Work request:
The output should match the data below line for line.

Records shown:
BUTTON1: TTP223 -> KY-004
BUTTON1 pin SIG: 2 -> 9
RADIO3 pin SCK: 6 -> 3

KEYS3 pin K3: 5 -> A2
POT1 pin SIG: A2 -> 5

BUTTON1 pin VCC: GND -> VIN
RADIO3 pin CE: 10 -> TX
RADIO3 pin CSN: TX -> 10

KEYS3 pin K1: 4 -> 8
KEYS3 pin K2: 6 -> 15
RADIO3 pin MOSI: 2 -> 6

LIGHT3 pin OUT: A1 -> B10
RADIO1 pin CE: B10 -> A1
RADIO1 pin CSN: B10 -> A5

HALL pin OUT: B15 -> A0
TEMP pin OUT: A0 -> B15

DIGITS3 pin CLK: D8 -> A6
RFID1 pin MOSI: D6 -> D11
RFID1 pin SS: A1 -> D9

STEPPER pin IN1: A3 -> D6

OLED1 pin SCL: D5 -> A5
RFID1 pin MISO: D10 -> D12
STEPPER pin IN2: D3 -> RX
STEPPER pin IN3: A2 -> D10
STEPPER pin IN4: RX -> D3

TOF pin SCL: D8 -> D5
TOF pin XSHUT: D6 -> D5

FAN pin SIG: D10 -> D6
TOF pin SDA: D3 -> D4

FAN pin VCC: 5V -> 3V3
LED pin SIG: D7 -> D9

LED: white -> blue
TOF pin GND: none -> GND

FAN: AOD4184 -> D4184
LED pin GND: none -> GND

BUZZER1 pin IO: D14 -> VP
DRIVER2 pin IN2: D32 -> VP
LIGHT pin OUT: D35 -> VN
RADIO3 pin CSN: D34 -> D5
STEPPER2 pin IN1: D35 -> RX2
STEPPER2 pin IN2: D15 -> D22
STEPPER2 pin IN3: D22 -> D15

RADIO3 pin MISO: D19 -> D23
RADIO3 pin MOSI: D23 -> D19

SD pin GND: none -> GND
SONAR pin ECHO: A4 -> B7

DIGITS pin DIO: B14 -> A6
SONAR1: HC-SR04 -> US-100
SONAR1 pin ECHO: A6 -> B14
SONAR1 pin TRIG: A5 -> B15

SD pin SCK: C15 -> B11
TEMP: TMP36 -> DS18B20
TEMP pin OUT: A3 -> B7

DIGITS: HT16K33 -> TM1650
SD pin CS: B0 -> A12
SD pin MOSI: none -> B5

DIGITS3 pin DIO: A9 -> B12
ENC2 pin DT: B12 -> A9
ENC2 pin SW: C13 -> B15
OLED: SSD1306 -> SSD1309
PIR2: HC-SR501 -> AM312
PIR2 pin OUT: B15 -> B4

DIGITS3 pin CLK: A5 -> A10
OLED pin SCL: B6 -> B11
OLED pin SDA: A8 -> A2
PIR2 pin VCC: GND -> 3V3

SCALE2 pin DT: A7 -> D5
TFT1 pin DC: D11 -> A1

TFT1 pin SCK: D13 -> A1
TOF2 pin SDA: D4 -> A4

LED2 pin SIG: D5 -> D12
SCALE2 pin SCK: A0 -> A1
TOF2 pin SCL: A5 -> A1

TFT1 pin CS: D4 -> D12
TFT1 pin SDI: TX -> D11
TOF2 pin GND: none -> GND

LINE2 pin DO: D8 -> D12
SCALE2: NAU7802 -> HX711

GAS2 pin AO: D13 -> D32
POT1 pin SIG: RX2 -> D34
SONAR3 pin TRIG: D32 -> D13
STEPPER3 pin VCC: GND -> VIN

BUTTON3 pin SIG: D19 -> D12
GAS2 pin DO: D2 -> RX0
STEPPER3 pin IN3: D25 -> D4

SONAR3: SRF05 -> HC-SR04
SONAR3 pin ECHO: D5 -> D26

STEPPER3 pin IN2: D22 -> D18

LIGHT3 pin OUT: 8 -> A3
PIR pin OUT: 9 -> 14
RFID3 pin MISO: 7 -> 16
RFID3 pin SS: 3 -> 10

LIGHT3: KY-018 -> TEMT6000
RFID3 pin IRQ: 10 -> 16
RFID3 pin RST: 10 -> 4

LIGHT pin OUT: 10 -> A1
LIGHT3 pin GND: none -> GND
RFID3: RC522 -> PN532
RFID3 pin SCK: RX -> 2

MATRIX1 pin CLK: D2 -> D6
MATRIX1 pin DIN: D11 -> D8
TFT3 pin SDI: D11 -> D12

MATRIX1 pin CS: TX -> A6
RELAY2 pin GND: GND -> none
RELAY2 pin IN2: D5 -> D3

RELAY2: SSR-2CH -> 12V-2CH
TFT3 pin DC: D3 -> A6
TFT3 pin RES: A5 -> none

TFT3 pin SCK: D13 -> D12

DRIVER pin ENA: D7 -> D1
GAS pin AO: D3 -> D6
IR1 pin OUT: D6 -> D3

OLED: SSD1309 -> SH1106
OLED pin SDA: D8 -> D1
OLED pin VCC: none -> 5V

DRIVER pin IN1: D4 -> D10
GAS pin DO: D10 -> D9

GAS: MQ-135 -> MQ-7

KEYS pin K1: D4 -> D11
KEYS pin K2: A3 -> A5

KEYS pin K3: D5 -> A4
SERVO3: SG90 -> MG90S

The completed task:
BUTTON1: TTP223 -> KY-004
BUTTON1 pin SIG: 2 -> 9
RADIO3 pin SCK: 6 -> 3

KEYS3 pin K3: 5 -> A2
POT1 pin SIG: A2 -> 5

BUTTON1 pin VCC: GND -> VIN
RADIO3 pin CE: 10 -> TX
RADIO3 pin CSN: TX -> 10

KEYS3 pin K1: 4 -> 8
KEYS3 pin K2: 6 -> 15
RADIO3 pin MOSI: 2 -> 6

LIGHT3 pin OUT: A1 -> B10
RADIO1 pin CE: B10 -> A1
RADIO1 pin CSN: B10 -> A5

HALL pin OUT: B15 -> A0
TEMP pin OUT: A0 -> B15

DIGITS3 pin CLK: D8 -> A6
RFID1 pin MOSI: D6 -> D11
RFID1 pin SS: A1 -> D9

STEPPER pin IN1: A3 -> D6

OLED1 pin SCL: D5 -> A5
RFID1 pin MISO: D10 -> D12
STEPPER pin IN2: D3 -> RX
STEPPER pin IN3: A2 -> D10
STEPPER pin IN4: RX -> D3

TOF pin SCL: D8 -> D5
TOF pin XSHUT: D6 -> D5

FAN pin SIG: D10 -> D6
TOF pin SDA: D3 -> D4

FAN pin VCC: 5V -> 3V3
LED pin SIG: D7 -> D9

LED: white -> blue
TOF pin GND: none -> GND

FAN: AOD4184 -> D4184
LED pin GND: none -> GND

BUZZER1 pin IO: D14 -> VP
DRIVER2 pin IN2: D32 -> VP
LIGHT pin OUT: D35 -> VN
RADIO3 pin CSN: D34 -> D5
STEPPER2 pin IN1: D35 -> RX2
STEPPER2 pin IN2: D15 -> D22
STEPPER2 pin IN3: D22 -> D15

RADIO3 pin MISO: D19 -> D23
RADIO3 pin MOSI: D23 -> D19

SD pin GND: none -> GND
SONAR pin ECHO: A4 -> B7

DIGITS pin DIO: B14 -> A6
SONAR1: HC-SR04 -> US-100
SONAR1 pin ECHO: A6 -> B14
SONAR1 pin TRIG: A5 -> B15

SD pin SCK: C15 -> B11
TEMP: TMP36 -> DS18B20
TEMP pin OUT: A3 -> B7

DIGITS: HT16K33 -> TM1650
SD pin CS: B0 -> A12
SD pin MOSI: none -> B5

DIGITS3 pin DIO: A9 -> B12
ENC2 pin DT: B12 -> A9
ENC2 pin SW: C13 -> B15
OLED: SSD1306 -> SSD1309
PIR2: HC-SR501 -> AM312
PIR2 pin OUT: B15 -> B4

DIGITS3 pin CLK: A5 -> A10
OLED pin SCL: B6 -> B11
OLED pin SDA: A8 -> A2
PIR2 pin VCC: GND -> 3V3

SCALE2 pin DT: A7 -> D5
TFT1 pin DC: D11 -> A1

TFT1 pin SCK: D13 -> A1
TOF2 pin SDA: D4 -> A4

LED2 pin SIG: D5 -> D12
SCALE2 pin SCK: A0 -> A1
TOF2 pin SCL: A5 -> A1

TFT1 pin CS: D4 -> D12
TFT1 pin SDI: TX -> D11
TOF2 pin GND: none -> GND

LINE2 pin DO: D8 -> D12
SCALE2: NAU7802 -> HX711

GAS2 pin AO: D13 -> D32
POT1 pin SIG: RX2 -> D34
SONAR3 pin TRIG: D32 -> D13
STEPPER3 pin VCC: GND -> VIN

BUTTON3 pin SIG: D19 -> D12
GAS2 pin DO: D2 -> RX0
STEPPER3 pin IN3: D25 -> D4

SONAR3: SRF05 -> HC-SR04
SONAR3 pin ECHO: D5 -> D26

STEPPER3 pin IN2: D22 -> D18

LIGHT3 pin OUT: 8 -> A3
PIR pin OUT: 9 -> 14
RFID3 pin MISO: 7 -> 16
RFID3 pin SS: 3 -> 10

LIGHT3: KY-018 -> TEMT6000
RFID3 pin IRQ: 10 -> 16
RFID3 pin RST: 10 -> 4

LIGHT pin OUT: 10 -> A1
LIGHT3 pin GND: none -> GND
RFID3: RC522 -> PN532
RFID3 pin SCK: RX -> 2

MATRIX1 pin CLK: D2 -> D6
MATRIX1 pin DIN: D11 -> D8
TFT3 pin SDI: D11 -> D12

MATRIX1 pin CS: TX -> A6
RELAY2 pin GND: GND -> none
RELAY2 pin IN2: D5 -> D3

RELAY2: SSR-2CH -> 12V-2CH
TFT3 pin DC: D3 -> A6
TFT3 pin RES: A5 -> none

TFT3 pin SCK: D13 -> D12

DRIVER pin ENA: D7 -> D1
GAS pin AO: D3 -> D6
IR1 pin OUT: D6 -> D3

OLED: SSD1309 -> SH1106
OLED pin SDA: D8 -> D1
OLED pin VCC: none -> 5V

DRIVER pin IN1: D4 -> D10
GAS pin DO: D10 -> D9

GAS: MQ-135 -> MQ-7

KEYS pin K1: D4 -> D11
KEYS pin K2: A3 -> A5

KEYS pin K3: D5 -> A4
SERVO3: SG90 -> MG90S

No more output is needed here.